● RECORDED DATA

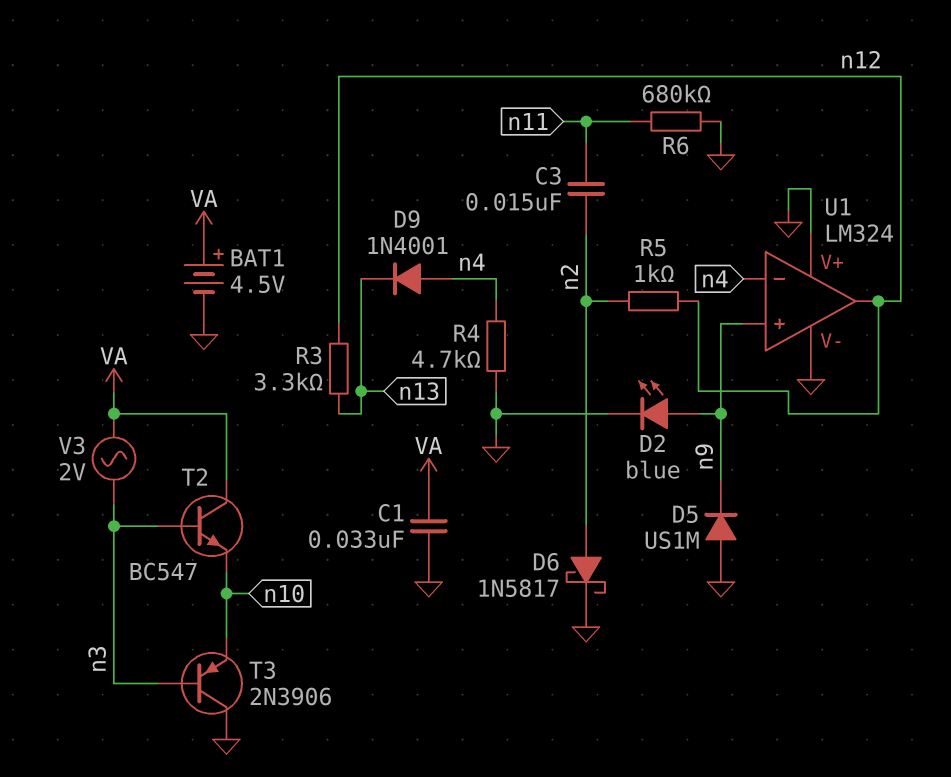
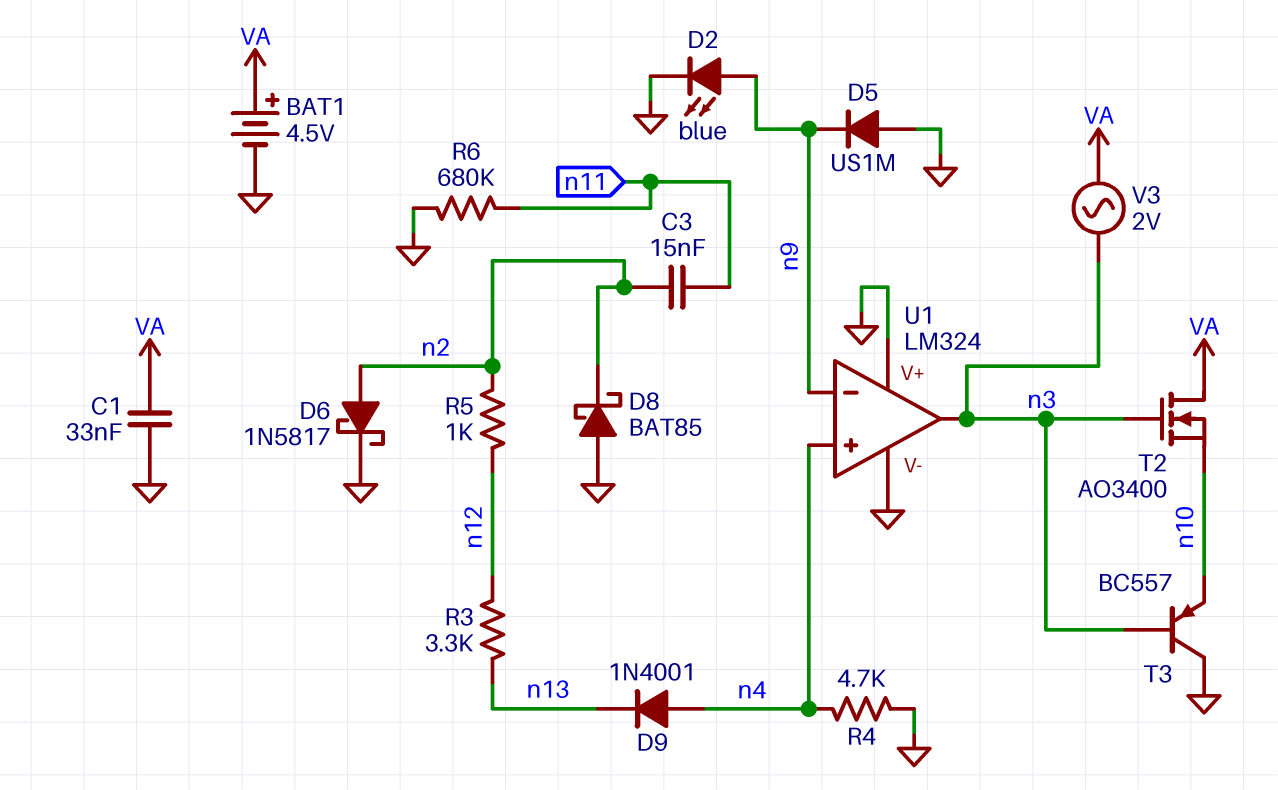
D8: none -> schottky BAT85 (A GND, K n2)
T2: NPN BC547 (B n3, C VA, E n10) -> NMOS AO3400 (G n3, D VA, S n10)
T3: PNP 2N3906 (B n3, C GND, E n10) -> PNP BC557 (B n3, C GND, E n10)
U1 pin in+: n9 -> n4
U1 pin in-: n4 -> n9
U1 pin out: n12 -> n3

● TASK PROMPT
Pictures omitted, give the entries again exactly.

● OUTPUT BELOW
D8: none -> schottky BAT85 (A GND, K n2)
T2: NPN BC547 (B n3, C VA, E n10) -> NMOS AO3400 (G n3, D VA, S n10)
T3: PNP 2N3906 (B n3, C GND, E n10) -> PNP BC557 (B n3, C GND, E n10)
U1 pin in+: n9 -> n4
U1 pin in-: n4 -> n9
U1 pin out: n12 -> n3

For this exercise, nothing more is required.